TASK PROMPT>
Instruction for the entries that follow: retype exactly the lines from the line with "white calculator: 4 -> 2" to the line with "turquoise car: 6 -> 5", both included, and omit all others.

(Before-and-after object lists)
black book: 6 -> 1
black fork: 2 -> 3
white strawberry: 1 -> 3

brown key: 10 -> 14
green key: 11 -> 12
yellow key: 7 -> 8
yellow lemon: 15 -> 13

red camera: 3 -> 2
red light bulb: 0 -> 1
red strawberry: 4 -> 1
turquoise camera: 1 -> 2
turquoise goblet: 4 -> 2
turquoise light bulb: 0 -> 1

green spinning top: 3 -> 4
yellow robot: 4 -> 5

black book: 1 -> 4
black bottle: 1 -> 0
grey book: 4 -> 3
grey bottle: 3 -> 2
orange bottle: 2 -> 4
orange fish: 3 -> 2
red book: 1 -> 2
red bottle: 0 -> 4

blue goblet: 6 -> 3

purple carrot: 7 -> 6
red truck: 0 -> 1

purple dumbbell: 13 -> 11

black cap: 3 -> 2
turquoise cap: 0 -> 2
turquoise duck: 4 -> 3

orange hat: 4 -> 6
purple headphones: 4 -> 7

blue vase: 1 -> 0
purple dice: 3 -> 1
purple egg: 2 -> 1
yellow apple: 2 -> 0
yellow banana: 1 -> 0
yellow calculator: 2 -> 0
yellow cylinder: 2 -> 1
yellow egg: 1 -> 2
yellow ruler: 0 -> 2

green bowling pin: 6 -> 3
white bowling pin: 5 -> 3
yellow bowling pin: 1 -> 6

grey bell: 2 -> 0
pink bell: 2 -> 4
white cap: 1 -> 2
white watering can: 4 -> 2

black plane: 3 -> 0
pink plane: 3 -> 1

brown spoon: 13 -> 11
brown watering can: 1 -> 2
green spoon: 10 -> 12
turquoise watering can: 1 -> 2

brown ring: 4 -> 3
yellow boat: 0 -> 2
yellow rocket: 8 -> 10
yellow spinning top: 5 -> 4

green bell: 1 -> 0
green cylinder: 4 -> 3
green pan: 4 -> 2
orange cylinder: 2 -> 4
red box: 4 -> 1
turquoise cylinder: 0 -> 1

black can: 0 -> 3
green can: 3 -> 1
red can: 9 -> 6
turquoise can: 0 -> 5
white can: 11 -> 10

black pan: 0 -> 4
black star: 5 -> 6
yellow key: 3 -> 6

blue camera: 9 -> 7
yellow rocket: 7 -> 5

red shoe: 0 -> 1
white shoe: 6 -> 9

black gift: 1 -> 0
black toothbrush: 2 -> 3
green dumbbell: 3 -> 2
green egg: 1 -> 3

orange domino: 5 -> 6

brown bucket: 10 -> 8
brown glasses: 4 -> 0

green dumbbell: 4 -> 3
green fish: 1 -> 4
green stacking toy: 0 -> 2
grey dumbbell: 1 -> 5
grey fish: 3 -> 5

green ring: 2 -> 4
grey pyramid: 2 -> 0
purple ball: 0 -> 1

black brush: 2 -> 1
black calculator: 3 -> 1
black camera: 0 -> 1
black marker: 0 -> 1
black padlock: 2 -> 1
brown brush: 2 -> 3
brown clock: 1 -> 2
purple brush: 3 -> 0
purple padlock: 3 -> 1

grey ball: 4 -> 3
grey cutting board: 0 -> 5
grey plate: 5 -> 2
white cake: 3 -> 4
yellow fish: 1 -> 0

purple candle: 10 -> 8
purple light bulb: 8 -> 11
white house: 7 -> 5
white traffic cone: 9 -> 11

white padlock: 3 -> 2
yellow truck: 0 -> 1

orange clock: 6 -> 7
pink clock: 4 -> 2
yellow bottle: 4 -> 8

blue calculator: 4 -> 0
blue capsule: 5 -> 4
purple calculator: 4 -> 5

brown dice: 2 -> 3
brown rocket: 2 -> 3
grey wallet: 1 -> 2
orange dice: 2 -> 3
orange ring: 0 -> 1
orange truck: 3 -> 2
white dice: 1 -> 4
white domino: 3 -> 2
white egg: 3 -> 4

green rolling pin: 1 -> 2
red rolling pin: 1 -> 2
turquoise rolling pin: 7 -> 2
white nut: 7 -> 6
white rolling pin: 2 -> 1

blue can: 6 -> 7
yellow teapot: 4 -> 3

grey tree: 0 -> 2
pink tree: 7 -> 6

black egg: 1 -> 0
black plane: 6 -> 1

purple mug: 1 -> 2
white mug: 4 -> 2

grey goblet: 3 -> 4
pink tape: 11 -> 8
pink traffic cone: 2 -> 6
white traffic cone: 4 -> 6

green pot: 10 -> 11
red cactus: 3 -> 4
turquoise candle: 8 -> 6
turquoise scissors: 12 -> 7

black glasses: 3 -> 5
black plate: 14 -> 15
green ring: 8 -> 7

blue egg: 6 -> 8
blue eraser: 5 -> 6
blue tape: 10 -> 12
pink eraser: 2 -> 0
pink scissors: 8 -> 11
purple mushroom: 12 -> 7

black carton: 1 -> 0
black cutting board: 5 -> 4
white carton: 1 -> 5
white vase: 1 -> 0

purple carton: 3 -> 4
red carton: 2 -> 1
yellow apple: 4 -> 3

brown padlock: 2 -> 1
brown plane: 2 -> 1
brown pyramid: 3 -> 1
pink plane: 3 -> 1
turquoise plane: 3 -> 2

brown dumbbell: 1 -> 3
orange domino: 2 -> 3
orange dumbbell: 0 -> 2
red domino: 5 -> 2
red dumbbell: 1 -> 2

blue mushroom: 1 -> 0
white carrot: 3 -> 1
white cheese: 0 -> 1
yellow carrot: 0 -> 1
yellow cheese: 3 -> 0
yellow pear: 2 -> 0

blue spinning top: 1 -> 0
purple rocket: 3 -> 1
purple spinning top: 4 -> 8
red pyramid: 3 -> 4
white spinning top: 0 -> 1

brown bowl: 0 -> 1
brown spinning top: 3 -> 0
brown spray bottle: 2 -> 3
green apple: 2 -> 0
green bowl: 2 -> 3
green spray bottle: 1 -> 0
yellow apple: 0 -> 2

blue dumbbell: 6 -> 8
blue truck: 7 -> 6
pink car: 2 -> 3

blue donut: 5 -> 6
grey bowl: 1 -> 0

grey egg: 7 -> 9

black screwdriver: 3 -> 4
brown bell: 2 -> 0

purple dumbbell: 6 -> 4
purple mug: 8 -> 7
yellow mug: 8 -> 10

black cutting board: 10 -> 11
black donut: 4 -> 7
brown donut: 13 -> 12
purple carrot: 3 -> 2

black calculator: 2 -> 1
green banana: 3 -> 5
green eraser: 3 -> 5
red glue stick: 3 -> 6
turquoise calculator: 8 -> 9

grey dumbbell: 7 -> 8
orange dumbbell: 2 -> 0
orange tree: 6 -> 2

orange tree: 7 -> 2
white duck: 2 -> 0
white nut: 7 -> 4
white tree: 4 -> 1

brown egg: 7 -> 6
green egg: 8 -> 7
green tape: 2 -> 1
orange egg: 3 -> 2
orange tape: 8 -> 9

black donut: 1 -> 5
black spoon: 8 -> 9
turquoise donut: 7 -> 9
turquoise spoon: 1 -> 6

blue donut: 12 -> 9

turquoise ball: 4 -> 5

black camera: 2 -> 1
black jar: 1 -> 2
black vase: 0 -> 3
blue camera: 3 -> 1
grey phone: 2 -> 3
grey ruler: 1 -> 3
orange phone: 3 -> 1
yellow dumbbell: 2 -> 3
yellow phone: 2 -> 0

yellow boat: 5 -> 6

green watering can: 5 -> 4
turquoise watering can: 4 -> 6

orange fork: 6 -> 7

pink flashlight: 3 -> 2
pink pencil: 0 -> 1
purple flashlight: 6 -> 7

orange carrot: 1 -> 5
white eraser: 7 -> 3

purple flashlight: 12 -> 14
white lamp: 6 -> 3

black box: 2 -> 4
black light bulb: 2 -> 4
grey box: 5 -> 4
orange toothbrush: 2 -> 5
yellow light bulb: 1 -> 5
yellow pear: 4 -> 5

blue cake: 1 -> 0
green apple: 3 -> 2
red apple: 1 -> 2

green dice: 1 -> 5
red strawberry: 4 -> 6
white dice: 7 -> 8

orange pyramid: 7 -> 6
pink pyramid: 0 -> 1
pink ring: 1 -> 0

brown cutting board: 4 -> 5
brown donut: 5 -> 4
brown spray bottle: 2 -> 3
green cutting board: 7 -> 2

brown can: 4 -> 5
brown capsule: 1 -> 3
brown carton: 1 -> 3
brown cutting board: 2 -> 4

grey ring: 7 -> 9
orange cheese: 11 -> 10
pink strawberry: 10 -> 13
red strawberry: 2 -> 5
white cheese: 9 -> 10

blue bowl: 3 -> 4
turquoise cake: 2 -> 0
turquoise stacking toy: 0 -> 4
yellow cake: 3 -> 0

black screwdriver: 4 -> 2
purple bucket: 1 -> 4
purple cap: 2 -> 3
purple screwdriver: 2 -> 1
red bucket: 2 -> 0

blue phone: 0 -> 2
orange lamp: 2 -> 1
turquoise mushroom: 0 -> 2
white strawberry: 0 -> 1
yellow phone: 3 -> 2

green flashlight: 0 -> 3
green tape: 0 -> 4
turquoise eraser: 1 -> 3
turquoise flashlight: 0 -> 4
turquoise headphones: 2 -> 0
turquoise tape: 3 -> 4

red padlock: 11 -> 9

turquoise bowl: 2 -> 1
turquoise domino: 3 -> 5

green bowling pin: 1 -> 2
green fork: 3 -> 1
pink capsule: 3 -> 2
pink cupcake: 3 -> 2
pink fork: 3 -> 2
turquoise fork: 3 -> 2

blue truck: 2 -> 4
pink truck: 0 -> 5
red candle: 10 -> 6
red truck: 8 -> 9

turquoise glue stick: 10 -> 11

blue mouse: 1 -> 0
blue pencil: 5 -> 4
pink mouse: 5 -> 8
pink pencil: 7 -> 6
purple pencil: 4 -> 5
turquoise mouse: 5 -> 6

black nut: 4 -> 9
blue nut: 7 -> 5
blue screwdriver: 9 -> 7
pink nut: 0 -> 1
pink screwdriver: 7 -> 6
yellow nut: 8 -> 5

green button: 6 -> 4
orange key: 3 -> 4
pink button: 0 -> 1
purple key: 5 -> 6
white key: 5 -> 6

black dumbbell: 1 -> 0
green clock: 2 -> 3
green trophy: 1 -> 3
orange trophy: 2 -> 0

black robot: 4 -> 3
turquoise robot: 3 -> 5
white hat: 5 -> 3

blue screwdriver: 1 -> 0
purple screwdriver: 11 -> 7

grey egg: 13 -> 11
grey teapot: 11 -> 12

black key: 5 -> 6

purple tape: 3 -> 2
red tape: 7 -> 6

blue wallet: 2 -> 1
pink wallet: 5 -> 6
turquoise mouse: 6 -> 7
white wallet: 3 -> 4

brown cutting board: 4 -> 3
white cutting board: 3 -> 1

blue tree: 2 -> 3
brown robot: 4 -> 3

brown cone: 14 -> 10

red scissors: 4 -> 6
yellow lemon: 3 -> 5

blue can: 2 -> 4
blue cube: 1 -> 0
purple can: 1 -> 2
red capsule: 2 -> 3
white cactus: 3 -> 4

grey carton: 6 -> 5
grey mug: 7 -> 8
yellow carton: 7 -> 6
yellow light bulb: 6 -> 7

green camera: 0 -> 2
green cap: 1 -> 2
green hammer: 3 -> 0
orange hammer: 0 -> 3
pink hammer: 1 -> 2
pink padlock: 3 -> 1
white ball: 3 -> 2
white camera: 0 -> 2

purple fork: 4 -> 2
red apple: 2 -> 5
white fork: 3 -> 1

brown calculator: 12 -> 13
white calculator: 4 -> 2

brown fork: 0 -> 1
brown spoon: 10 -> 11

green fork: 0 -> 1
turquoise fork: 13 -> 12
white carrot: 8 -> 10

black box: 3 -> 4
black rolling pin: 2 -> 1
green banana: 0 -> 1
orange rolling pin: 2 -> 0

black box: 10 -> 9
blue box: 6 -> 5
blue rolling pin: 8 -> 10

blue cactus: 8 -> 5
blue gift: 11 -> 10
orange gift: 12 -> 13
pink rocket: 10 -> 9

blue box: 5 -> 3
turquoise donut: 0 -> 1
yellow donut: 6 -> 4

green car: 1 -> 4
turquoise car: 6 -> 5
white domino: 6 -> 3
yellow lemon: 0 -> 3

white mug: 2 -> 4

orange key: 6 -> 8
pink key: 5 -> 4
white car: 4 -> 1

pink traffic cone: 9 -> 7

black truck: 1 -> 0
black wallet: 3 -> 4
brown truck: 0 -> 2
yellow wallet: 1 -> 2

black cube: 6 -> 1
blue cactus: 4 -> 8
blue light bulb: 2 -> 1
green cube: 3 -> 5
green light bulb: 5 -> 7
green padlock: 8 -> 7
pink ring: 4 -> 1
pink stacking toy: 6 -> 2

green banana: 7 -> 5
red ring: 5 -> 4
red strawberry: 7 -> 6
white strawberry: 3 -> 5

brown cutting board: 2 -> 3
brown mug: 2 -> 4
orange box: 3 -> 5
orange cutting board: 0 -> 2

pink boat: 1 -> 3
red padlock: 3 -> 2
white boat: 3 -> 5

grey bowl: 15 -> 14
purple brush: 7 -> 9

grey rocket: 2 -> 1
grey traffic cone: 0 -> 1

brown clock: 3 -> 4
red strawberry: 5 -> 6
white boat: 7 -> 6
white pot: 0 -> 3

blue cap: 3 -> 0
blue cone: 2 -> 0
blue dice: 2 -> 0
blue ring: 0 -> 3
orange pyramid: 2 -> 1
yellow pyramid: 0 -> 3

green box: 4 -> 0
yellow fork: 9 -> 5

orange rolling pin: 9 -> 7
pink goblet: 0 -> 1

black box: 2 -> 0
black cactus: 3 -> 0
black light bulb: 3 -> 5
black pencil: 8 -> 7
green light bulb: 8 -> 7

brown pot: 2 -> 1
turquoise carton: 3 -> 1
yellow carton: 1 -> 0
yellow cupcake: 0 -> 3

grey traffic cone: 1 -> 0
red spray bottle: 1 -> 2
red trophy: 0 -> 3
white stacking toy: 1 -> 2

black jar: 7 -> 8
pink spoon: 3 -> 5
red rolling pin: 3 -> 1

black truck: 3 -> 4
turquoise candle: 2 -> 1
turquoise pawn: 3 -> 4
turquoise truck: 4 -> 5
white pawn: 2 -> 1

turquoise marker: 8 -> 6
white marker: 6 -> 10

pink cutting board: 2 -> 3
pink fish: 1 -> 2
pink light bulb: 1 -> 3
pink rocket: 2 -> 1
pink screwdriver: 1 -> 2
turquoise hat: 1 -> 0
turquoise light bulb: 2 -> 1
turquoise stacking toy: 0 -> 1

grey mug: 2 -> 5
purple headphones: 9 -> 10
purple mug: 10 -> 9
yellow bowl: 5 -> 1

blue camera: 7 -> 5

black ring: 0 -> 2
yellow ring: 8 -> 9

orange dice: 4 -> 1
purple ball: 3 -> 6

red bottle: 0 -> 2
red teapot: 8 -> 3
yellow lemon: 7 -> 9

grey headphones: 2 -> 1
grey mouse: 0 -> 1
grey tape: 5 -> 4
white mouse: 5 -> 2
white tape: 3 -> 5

THE ANSWER>
white calculator: 4 -> 2

brown fork: 0 -> 1
brown spoon: 10 -> 11

green fork: 0 -> 1
turquoise fork: 13 -> 12
white carrot: 8 -> 10

black box: 3 -> 4
black rolling pin: 2 -> 1
green banana: 0 -> 1
orange rolling pin: 2 -> 0

black box: 10 -> 9
blue box: 6 -> 5
blue rolling pin: 8 -> 10

blue cactus: 8 -> 5
blue gift: 11 -> 10
orange gift: 12 -> 13
pink rocket: 10 -> 9

blue box: 5 -> 3
turquoise donut: 0 -> 1
yellow donut: 6 -> 4

green car: 1 -> 4
turquoise car: 6 -> 5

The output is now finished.